YOUR ASSIGNMENT — Your answer should be one number: how many lines of the records hold the string "green".

DATASET EXTRACT —
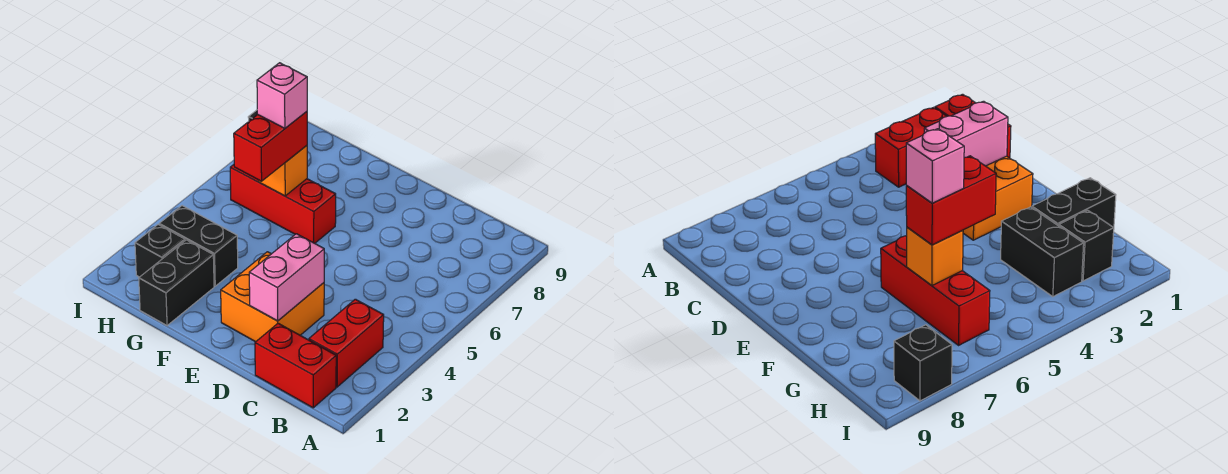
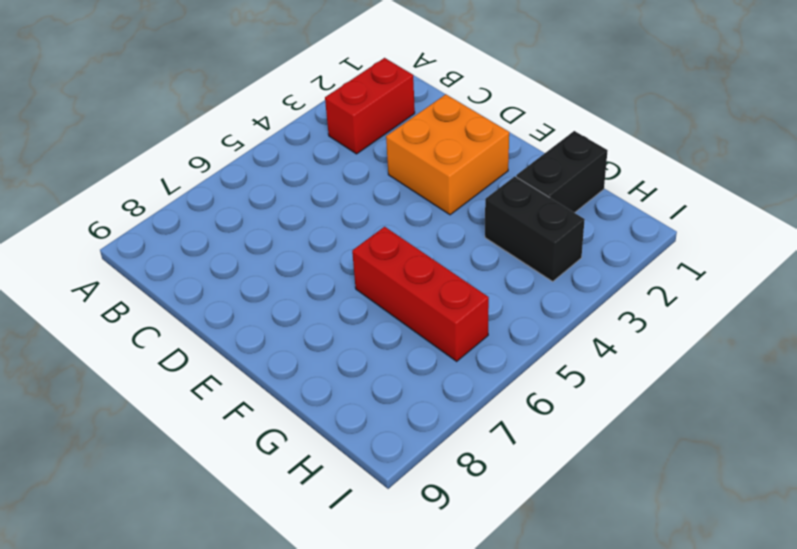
none -> red 1x2 brick [255,323,336,408]
none -> black 1x1 brick [135,225,185,277]
none -> black 1x1 brick [894,325,952,401]

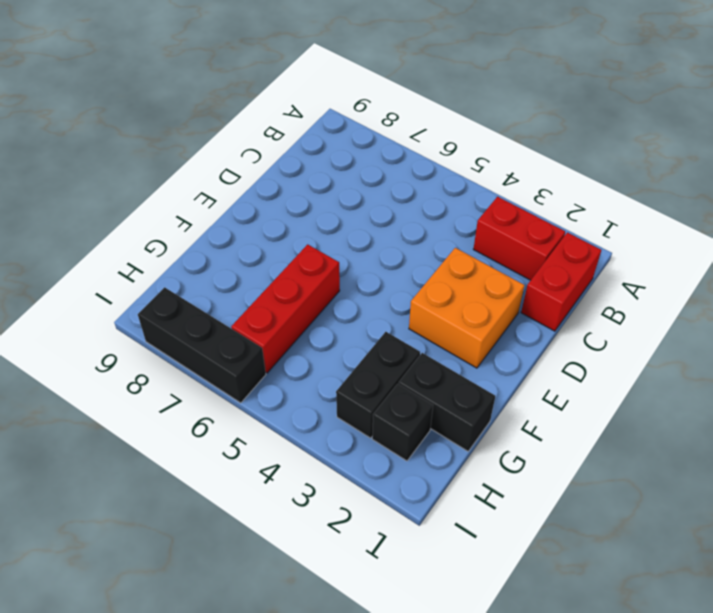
black 1x3 brick [138,287,266,403] -> black 1x1 brick [894,325,952,401]
none -> pink 1x2 brick [249,234,324,321]
none -> orange 1x1 brick [258,146,307,196]
none -> red 1x2 brick [234,112,307,181]

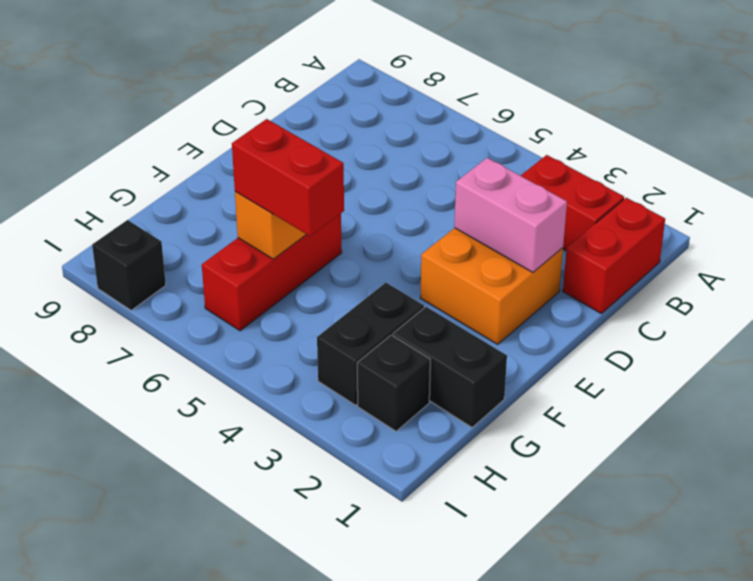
none -> pink 1x1 brick [257,63,307,128]

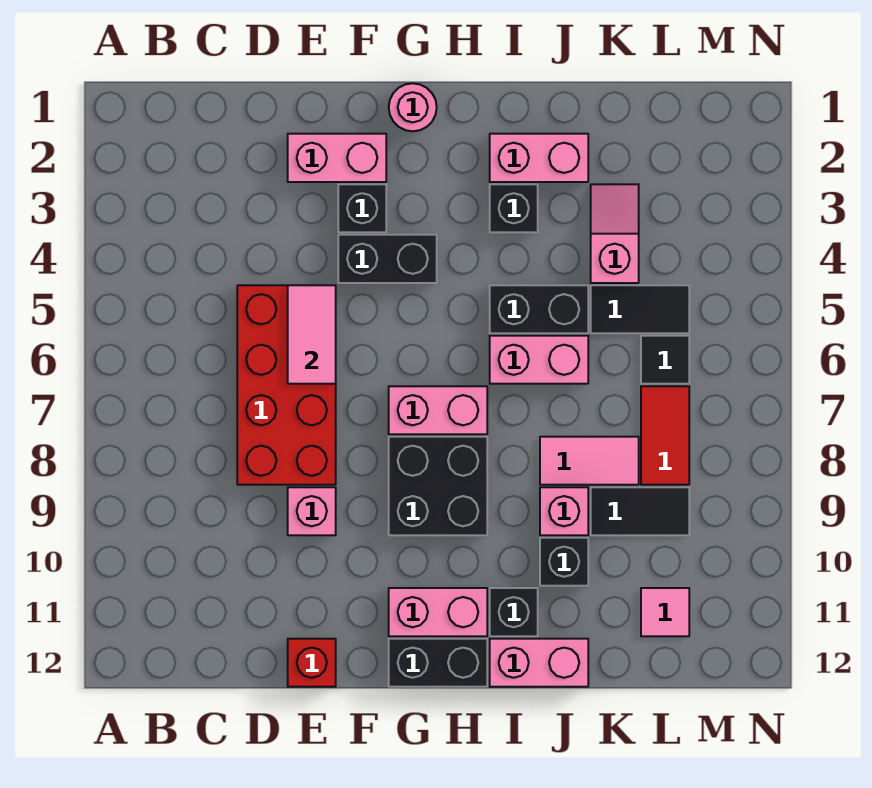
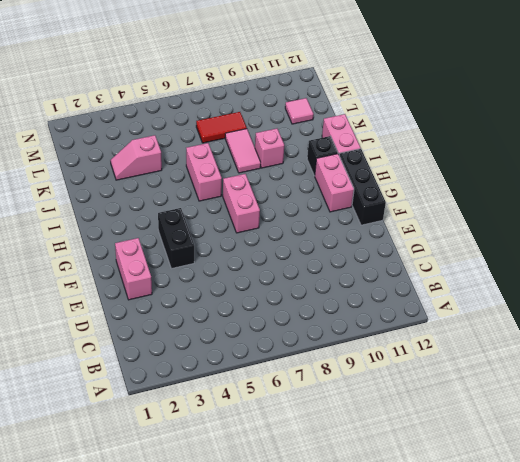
black 1x3 brick [339,149,386,225] -> black 1x2 brick [389,639,487,687]
none -> red 2x4 brick [237,285,336,485]
none -> pink 1x1 brick [288,487,336,535]
none -> red 1x1 brick [288,639,336,687]

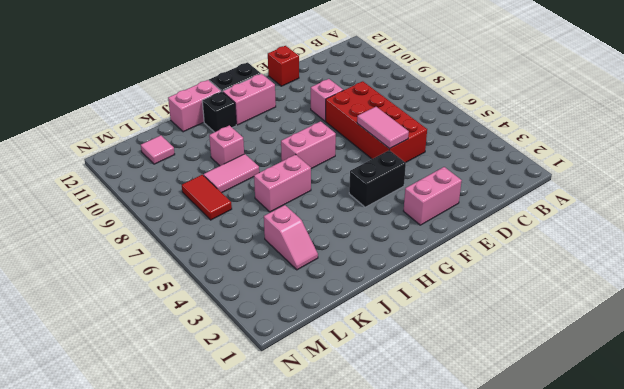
none -> black 1x1 brick [338,184,386,232]
none -> pink 1x1 round brick [389,83,437,131]
none -> black 2x2 brick [389,437,487,535]

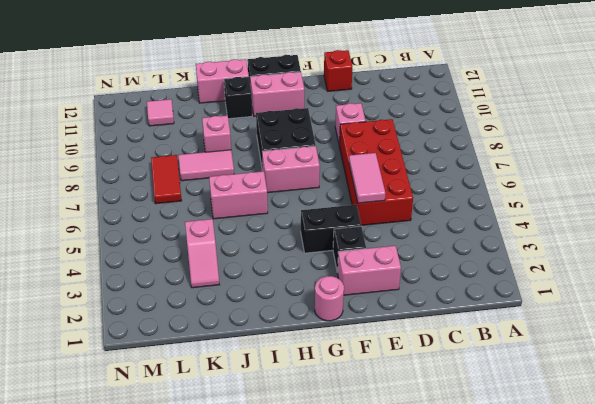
none -> pink 1x2 brick [490,134,588,182]
none -> black 1x1 brick [490,184,538,232]
none -> black 1x2 brick [490,285,588,333]

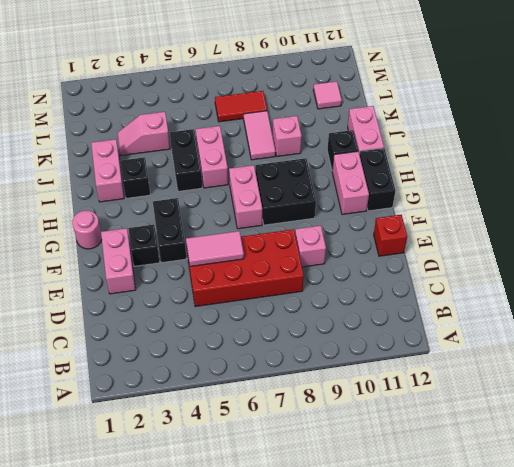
none -> black 1x1 brick [540,538,588,586]
none -> black 1x2 tile [591,285,689,333]
none -> black 1x2 tile [591,487,689,535]

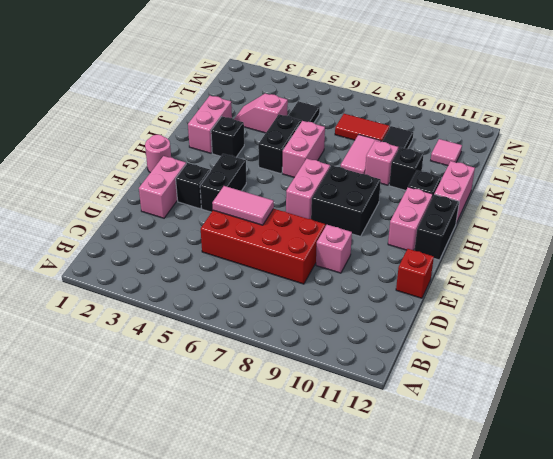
none -> black 1x1 tile [641,336,689,384]

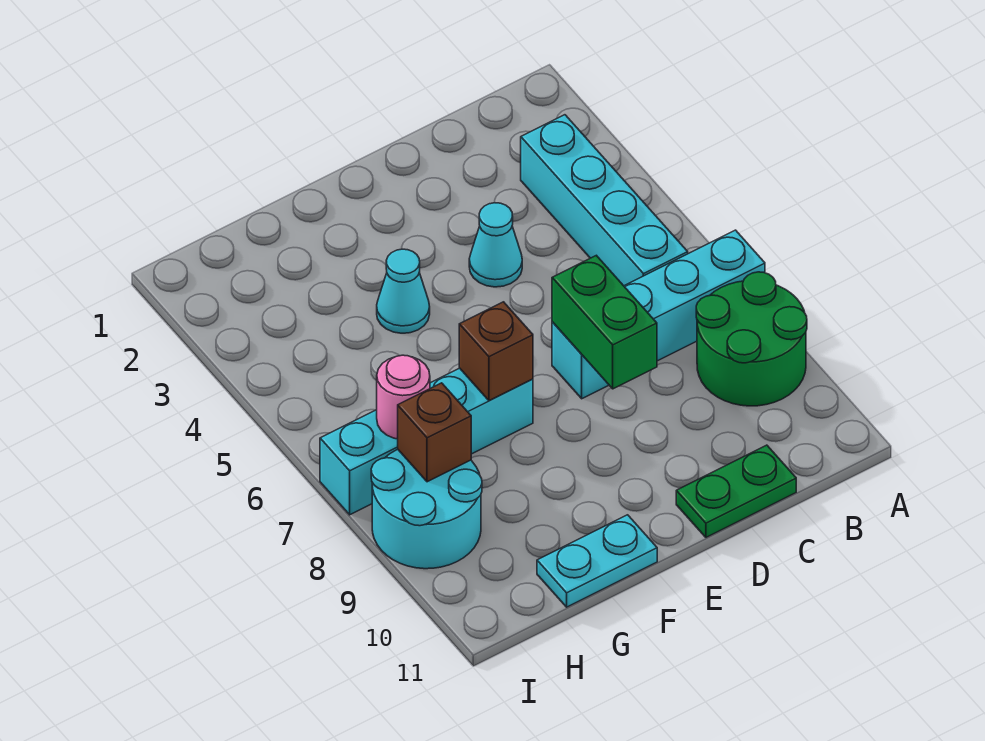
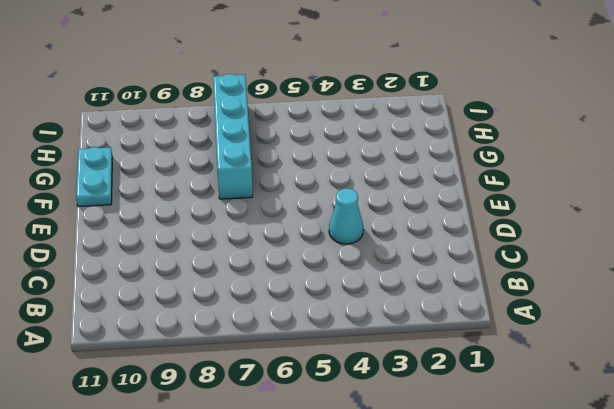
none -> cyan 1x4 brick [552,230,765,399]
none -> green 2x2 round brick [696,272,807,406]
none -> cyan 1x4 brick [521,115,688,286]

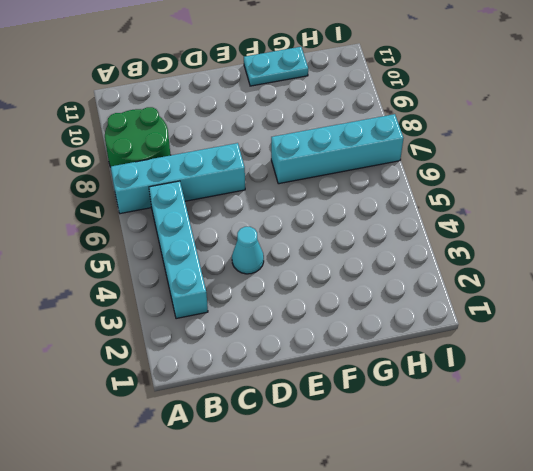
none -> green 1x2 plate [676,445,796,537]
none -> cyan 1x1 cone [377,249,430,333]
none -> cyan 2x2 round brick [371,450,482,569]

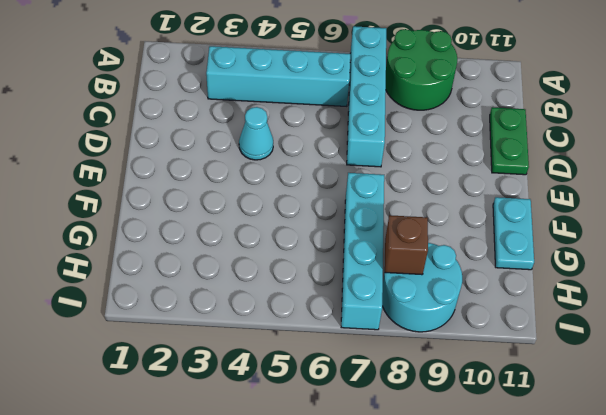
none -> cyan 1x1 cone [377,249,430,333]
none -> green 1x2 brick [552,255,657,389]
none -> brown 1x1 brick [459,302,533,401]

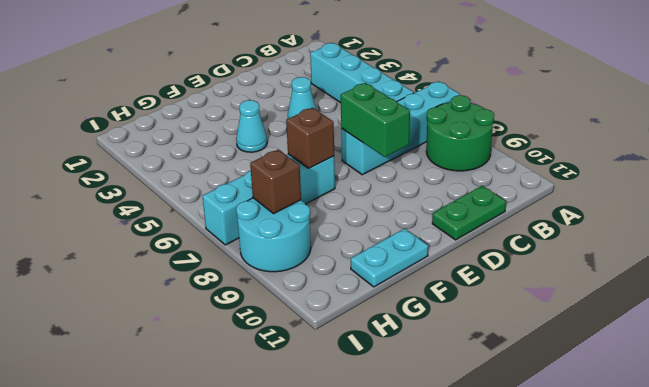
none -> pink 1x1 round brick [377,355,430,439]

EXPECTED ANSWER — 3